REQUIREMENT | From the entries that follow, list every line in which the string "degrees" appears.
### INPUT DATA
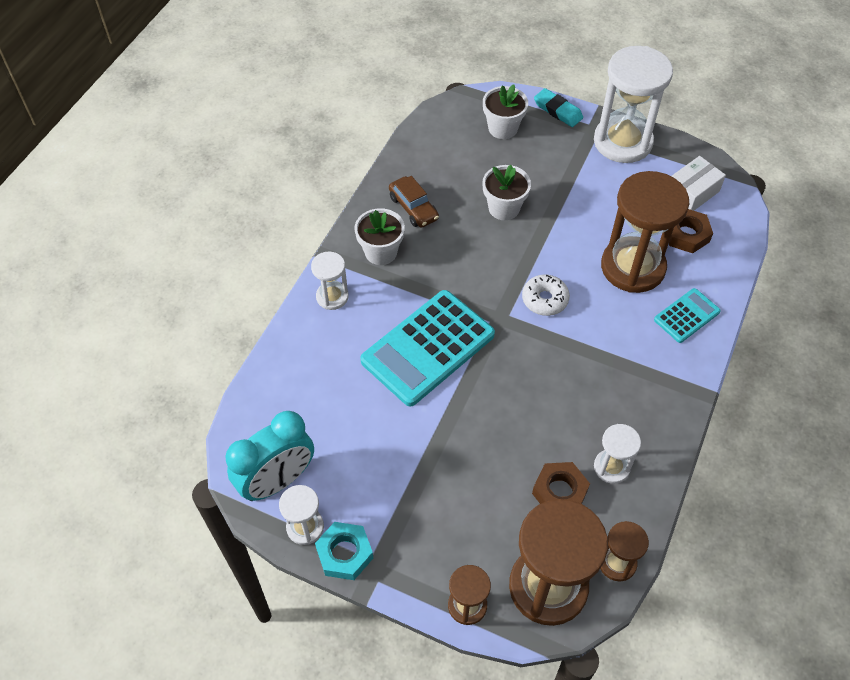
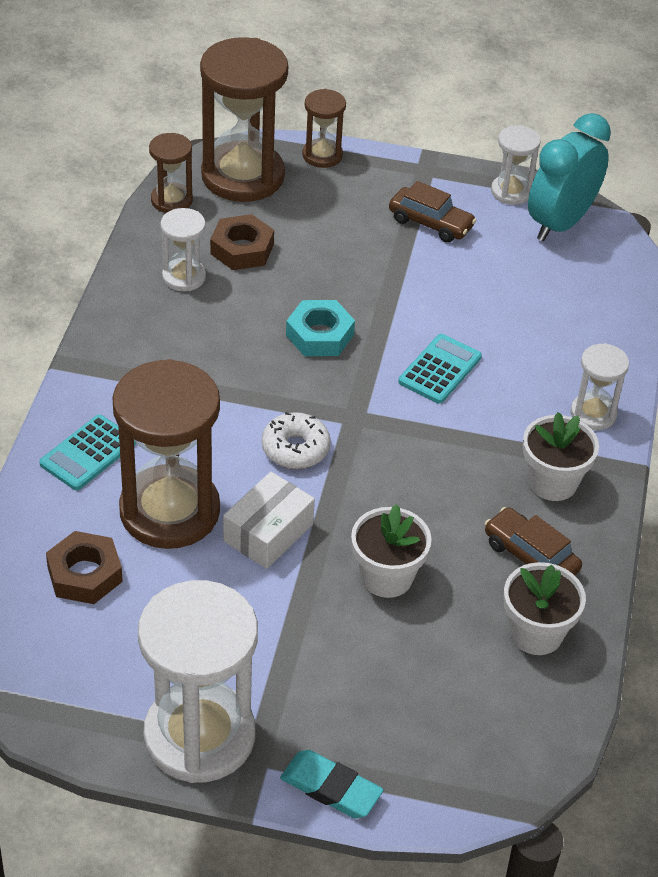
camera: 165 degrees right, 10 degrees down
turquoise nut [315,522,373,580] -> turquoise nut moved to [286,300,355,356]
turquoise calculator [360,290,495,407] -> turquoise calculator [398,334,482,404], size x0.50
white flower pot [483,85,528,139] -> white flower pot moved to [504,562,586,655]
white box [671,156,726,211] -> white box moved to [223,472,315,569]
none -> brown car [389,181,476,243]

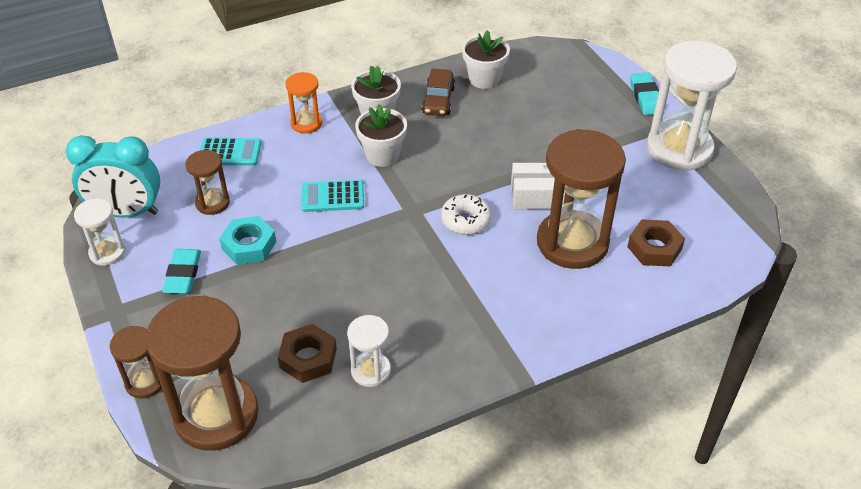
camera: 125 degrees left, 0 degrees up
turquoise calculator [39,415,136,490] -> turquoise calculator moved to [200,137,261,166]
brown hourglass [149,133,193,213] -> brown hourglass moved to [185,150,230,215]
turquoise nut [286,300,355,356] -> turquoise nut moved to [219,216,276,265]
white flower pot [351,504,432,598] -> white flower pot moved to [355,104,407,167]
brown car [389,181,476,243] -> turquoise eraser [162,249,201,294]
white hourglass [571,343,629,430] -> orange hourglass [285,72,322,134]

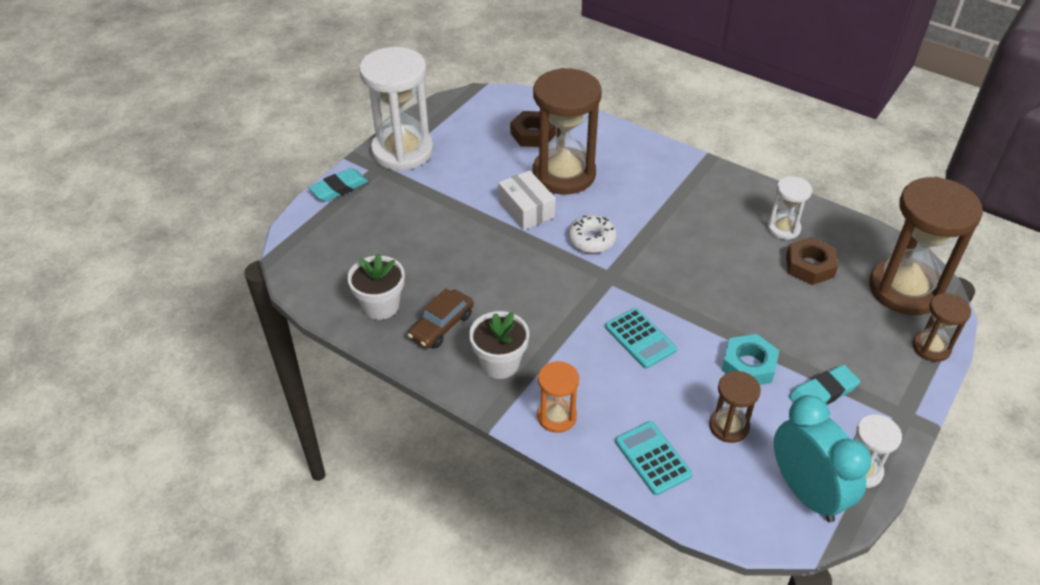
camera: 120 degrees left, 0 degrees up
white flower pot [355,104,407,167] -> none
brown car [422,68,455,116] -> brown car turned 150 degrees clockwise [408,288,474,349]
######
PROBLEM SOLUTION |
camera: 165 degrees right, 10 degrees down
camera: 125 degrees left, 0 degrees up
camera: 120 degrees left, 0 degrees up
brown car [422,68,455,116] -> brown car turned 150 degrees clockwise [408,288,474,349]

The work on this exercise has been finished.